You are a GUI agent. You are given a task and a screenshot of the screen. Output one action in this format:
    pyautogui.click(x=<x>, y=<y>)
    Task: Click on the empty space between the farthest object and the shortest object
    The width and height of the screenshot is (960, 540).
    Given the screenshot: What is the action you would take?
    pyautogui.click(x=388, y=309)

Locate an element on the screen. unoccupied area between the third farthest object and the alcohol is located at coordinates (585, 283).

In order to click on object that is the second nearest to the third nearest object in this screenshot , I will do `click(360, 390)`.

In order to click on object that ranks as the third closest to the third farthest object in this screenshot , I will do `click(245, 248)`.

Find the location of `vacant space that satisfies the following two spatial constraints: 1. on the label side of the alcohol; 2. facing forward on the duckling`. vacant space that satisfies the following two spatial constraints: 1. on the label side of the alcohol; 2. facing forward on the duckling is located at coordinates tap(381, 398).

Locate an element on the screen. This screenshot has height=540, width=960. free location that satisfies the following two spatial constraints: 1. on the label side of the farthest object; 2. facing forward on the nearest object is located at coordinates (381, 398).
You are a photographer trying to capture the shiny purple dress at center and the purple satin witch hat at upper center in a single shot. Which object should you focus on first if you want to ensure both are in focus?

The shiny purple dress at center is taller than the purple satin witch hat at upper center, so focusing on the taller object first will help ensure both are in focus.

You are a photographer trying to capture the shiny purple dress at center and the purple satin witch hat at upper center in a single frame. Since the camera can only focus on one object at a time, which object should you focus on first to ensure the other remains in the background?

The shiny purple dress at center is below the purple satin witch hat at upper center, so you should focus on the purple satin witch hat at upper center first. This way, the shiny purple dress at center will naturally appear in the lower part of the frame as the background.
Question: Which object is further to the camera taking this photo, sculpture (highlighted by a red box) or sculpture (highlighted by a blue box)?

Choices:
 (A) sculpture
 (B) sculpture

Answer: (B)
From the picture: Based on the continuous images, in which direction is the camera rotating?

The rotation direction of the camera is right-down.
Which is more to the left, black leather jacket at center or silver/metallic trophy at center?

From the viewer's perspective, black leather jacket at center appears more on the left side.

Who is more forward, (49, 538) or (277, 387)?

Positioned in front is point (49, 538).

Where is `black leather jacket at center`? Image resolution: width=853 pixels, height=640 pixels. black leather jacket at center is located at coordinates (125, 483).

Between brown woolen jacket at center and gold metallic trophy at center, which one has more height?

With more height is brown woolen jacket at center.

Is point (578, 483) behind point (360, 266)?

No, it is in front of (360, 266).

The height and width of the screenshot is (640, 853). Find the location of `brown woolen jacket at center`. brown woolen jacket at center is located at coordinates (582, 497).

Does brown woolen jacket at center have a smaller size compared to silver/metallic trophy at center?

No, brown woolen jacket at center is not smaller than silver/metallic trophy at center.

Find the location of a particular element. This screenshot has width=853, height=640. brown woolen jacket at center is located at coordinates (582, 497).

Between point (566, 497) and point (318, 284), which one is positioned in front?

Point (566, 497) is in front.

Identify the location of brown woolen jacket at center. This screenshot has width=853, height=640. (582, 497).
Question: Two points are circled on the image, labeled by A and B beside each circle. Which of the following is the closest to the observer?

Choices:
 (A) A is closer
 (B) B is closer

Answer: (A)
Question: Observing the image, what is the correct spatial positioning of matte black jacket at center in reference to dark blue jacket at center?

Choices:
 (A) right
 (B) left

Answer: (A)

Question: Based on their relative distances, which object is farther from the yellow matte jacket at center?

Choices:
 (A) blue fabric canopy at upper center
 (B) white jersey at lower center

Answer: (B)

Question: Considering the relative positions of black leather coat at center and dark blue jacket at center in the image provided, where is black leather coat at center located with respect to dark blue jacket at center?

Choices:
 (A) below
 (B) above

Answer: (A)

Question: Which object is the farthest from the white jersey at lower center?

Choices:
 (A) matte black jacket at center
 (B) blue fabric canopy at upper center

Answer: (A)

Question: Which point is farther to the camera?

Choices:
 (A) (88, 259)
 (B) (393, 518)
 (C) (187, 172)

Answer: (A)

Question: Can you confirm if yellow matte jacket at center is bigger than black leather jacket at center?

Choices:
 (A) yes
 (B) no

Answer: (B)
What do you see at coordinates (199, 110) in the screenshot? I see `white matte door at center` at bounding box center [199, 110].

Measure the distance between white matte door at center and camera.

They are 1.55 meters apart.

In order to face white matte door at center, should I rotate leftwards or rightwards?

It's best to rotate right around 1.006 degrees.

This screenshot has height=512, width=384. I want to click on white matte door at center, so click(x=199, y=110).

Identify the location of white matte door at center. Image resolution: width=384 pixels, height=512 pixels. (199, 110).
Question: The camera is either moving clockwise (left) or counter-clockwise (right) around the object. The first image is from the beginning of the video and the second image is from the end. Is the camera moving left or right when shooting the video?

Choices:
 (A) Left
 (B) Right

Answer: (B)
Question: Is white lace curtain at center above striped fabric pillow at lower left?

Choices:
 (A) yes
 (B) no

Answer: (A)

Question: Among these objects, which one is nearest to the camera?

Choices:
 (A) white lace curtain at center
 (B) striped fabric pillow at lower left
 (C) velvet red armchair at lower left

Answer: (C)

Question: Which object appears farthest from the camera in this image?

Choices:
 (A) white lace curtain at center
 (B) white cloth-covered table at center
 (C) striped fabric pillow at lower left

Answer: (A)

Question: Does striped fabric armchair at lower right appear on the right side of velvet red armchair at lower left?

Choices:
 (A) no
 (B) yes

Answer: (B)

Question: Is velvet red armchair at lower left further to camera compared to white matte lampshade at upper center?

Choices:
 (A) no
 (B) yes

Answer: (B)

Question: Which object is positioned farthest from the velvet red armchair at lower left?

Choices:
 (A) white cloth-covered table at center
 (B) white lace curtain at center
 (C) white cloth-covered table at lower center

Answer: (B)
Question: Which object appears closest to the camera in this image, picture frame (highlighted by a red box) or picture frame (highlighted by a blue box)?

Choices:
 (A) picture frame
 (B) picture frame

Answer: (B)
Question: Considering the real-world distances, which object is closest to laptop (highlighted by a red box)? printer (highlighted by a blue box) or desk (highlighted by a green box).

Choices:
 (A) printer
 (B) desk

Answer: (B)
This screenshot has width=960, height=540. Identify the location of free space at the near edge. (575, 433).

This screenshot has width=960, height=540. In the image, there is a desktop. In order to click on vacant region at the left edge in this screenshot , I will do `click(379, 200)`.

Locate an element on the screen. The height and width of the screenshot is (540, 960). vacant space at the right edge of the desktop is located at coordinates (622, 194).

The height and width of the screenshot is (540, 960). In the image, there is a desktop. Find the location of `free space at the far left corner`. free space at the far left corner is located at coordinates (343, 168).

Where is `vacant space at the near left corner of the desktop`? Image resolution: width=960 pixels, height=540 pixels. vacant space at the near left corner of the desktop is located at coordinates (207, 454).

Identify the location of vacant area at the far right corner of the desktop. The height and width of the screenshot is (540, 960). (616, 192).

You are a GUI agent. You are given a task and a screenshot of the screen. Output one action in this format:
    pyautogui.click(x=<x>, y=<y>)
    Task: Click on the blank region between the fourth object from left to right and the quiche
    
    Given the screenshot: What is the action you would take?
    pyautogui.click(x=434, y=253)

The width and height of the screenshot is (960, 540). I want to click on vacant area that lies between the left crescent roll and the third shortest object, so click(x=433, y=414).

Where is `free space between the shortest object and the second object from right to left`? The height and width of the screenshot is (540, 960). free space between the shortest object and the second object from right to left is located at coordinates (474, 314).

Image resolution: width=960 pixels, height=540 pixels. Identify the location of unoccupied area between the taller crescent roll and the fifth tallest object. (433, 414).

§ **WRITTEN REQUEST**: Convert all of the entries above into a JSON array of strings, one string per line, with blank lines omitted.

§ **SOLUTION**:
[
  "You are a GUI agent. You are given a task and a screenshot of the screen. Output one action in this format:",
  "    pyautogui.click(x=<x>, y=<y>)",
  "    Task: Click on the empty space between the farthest object and the shortest object",
  "    The width and height of the screenshot is (960, 540).",
  "    Given the screenshot: What is the action you would take?",
  "    pyautogui.click(x=388, y=309)",
  "Locate an element on the screen. unoccupied area between the third farthest object and the alcohol is located at coordinates (585, 283).",
  "In order to click on object that is the second nearest to the third nearest object in this screenshot , I will do `click(360, 390)`.",
  "In order to click on object that ranks as the third closest to the third farthest object in this screenshot , I will do `click(245, 248)`.",
  "Find the location of `vacant space that satisfies the following two spatial constraints: 1. on the label side of the alcohol; 2. facing forward on the duckling`. vacant space that satisfies the following two spatial constraints: 1. on the label side of the alcohol; 2. facing forward on the duckling is located at coordinates tap(381, 398).",
  "Locate an element on the screen. This screenshot has height=540, width=960. free location that satisfies the following two spatial constraints: 1. on the label side of the farthest object; 2. facing forward on the nearest object is located at coordinates (381, 398).",
  "You are a photographer trying to capture the shiny purple dress at center and the purple satin witch hat at upper center in a single shot. Which object should you focus on first if you want to ensure both are in focus?",
  "The shiny purple dress at center is taller than the purple satin witch hat at upper center, so focusing on the taller object first will help ensure both are in focus.",
  "You are a photographer trying to capture the shiny purple dress at center and the purple satin witch hat at upper center in a single frame. Since the camera can only focus on one object at a time, which object should you focus on first to ensure the other remains in the background?",
  "The shiny purple dress at center is below the purple satin witch hat at upper center, so you should focus on the purple satin witch hat at upper center first. This way, the shiny purple dress at center will naturally appear in the lower part of the frame as the background.",
  "Question: Which object is further to the camera taking this photo, sculpture (highlighted by a red box) or sculpture (highlighted by a blue box)?",
  "Choices:",
  " (A) sculpture",
  " (B) sculpture",
  "Answer: (B)",
  "From the picture: Based on the continuous images, in which direction is the camera rotating?",
  "The rotation direction of the camera is right-down.",
  "Which is more to the left, black leather jacket at center or silver/metallic trophy at center?",
  "From the viewer's perspective, black leather jacket at center appears more on the left side.",
  "Who is more forward, (49, 538) or (277, 387)?",
  "Positioned in front is point (49, 538).",
  "Where is `black leather jacket at center`? Image resolution: width=853 pixels, height=640 pixels. black leather jacket at center is located at coordinates (125, 483).",
  "Between brown woolen jacket at center and gold metallic trophy at center, which one has more height?",
  "With more height is brown woolen jacket at center.",
  "Is point (578, 483) behind point (360, 266)?",
  "No, it is in front of (360, 266).",
  "The height and width of the screenshot is (640, 853). Find the location of `brown woolen jacket at center`. brown woolen jacket at center is located at coordinates (582, 497).",
  "Does brown woolen jacket at center have a smaller size compared to silver/metallic trophy at center?",
  "No, brown woolen jacket at center is not smaller than silver/metallic trophy at center.",
  "Find the location of a particular element. This screenshot has width=853, height=640. brown woolen jacket at center is located at coordinates (582, 497).",
  "Between point (566, 497) and point (318, 284), which one is positioned in front?",
  "Point (566, 497) is in front.",
  "Identify the location of brown woolen jacket at center. This screenshot has width=853, height=640. (582, 497).",
  "Question: Two points are circled on the image, labeled by A and B beside each circle. Which of the following is the closest to the observer?",
  "Choices:",
  " (A) A is closer",
  " (B) B is closer",
  "Answer: (A)",
  "Question: Observing the image, what is the correct spatial positioning of matte black jacket at center in reference to dark blue jacket at center?",
  "Choices:",
  " (A) right",
  " (B) left",
  "Answer: (A)",
  "Question: Based on their relative distances, which object is farther from the yellow matte jacket at center?",
  "Choices:",
  " (A) blue fabric canopy at upper center",
  " (B) white jersey at lower center",
  "Answer: (B)",
  "Question: Considering the relative positions of black leather coat at center and dark blue jacket at center in the image provided, where is black leather coat at center located with respect to dark blue jacket at center?",
  "Choices:",
  " (A) below",
  " (B) above",
  "Answer: (A)",
  "Question: Which object is the farthest from the white jersey at lower center?",
  "Choices:",
  " (A) matte black jacket at center",
  " (B) blue fabric canopy at upper center",
  "Answer: (A)",
  "Question: Which point is farther to the camera?",
  "Choices:",
  " (A) (88, 259)",
  " (B) (393, 518)",
  " (C) (187, 172)",
  "Answer: (A)",
  "Question: Can you confirm if yellow matte jacket at center is bigger than black leather jacket at center?",
  "Choices:",
  " (A) yes",
  " (B) no",
  "Answer: (B)",
  "What do you see at coordinates (199, 110) in the screenshot? I see `white matte door at center` at bounding box center [199, 110].",
  "Measure the distance between white matte door at center and camera.",
  "They are 1.55 meters apart.",
  "In order to face white matte door at center, should I rotate leftwards or rightwards?",
  "It's best to rotate right around 1.006 degrees.",
  "This screenshot has height=512, width=384. I want to click on white matte door at center, so click(x=199, y=110).",
  "Identify the location of white matte door at center. Image resolution: width=384 pixels, height=512 pixels. (199, 110).",
  "Question: The camera is either moving clockwise (left) or counter-clockwise (right) around the object. The first image is from the beginning of the video and the second image is from the end. Is the camera moving left or right when shooting the video?",
  "Choices:",
  " (A) Left",
  " (B) Right",
  "Answer: (B)",
  "Question: Is white lace curtain at center above striped fabric pillow at lower left?",
  "Choices:",
  " (A) yes",
  " (B) no",
  "Answer: (A)",
  "Question: Among these objects, which one is nearest to the camera?",
  "Choices:",
  " (A) white lace curtain at center",
  " (B) striped fabric pillow at lower left",
  " (C) velvet red armchair at lower left",
  "Answer: (C)",
  "Question: Which object appears farthest from the camera in this image?",
  "Choices:",
  " (A) white lace curtain at center",
  " (B) white cloth-covered table at center",
  " (C) striped fabric pillow at lower left",
  "Answer: (A)",
  "Question: Does striped fabric armchair at lower right appear on the right side of velvet red armchair at lower left?",
  "Choices:",
  " (A) no",
  " (B) yes",
  "Answer: (B)",
  "Question: Is velvet red armchair at lower left further to camera compared to white matte lampshade at upper center?",
  "Choices:",
  " (A) no",
  " (B) yes",
  "Answer: (B)",
  "Question: Which object is positioned farthest from the velvet red armchair at lower left?",
  "Choices:",
  " (A) white cloth-covered table at center",
  " (B) white lace curtain at center",
  " (C) white cloth-covered table at lower center",
  "Answer: (B)",
  "Question: Which object appears closest to the camera in this image, picture frame (highlighted by a red box) or picture frame (highlighted by a blue box)?",
  "Choices:",
  " (A) picture frame",
  " (B) picture frame",
  "Answer: (B)",
  "Question: Considering the real-world distances, which object is closest to laptop (highlighted by a red box)? printer (highlighted by a blue box) or desk (highlighted by a green box).",
  "Choices:",
  " (A) printer",
  " (B) desk",
  "Answer: (B)",
  "This screenshot has width=960, height=540. Identify the location of free space at the near edge. (575, 433).",
  "This screenshot has width=960, height=540. In the image, there is a desktop. In order to click on vacant region at the left edge in this screenshot , I will do `click(379, 200)`.",
  "Locate an element on the screen. The height and width of the screenshot is (540, 960). vacant space at the right edge of the desktop is located at coordinates (622, 194).",
  "The height and width of the screenshot is (540, 960). In the image, there is a desktop. Find the location of `free space at the far left corner`. free space at the far left corner is located at coordinates (343, 168).",
  "Where is `vacant space at the near left corner of the desktop`? Image resolution: width=960 pixels, height=540 pixels. vacant space at the near left corner of the desktop is located at coordinates (207, 454).",
  "Identify the location of vacant area at the far right corner of the desktop. The height and width of the screenshot is (540, 960). (616, 192).",
  "You are a GUI agent. You are given a task and a screenshot of the screen. Output one action in this format:",
  "    pyautogui.click(x=<x>, y=<y>)",
  "    Task: Click on the blank region between the fourth object from left to right and the quiche",
  "    Given the screenshot: What is the action you would take?",
  "    pyautogui.click(x=434, y=253)",
  "The width and height of the screenshot is (960, 540). I want to click on vacant area that lies between the left crescent roll and the third shortest object, so click(x=433, y=414).",
  "Where is `free space between the shortest object and the second object from right to left`? The height and width of the screenshot is (540, 960). free space between the shortest object and the second object from right to left is located at coordinates (474, 314).",
  "Image resolution: width=960 pixels, height=540 pixels. Identify the location of unoccupied area between the taller crescent roll and the fifth tallest object. (433, 414)."
]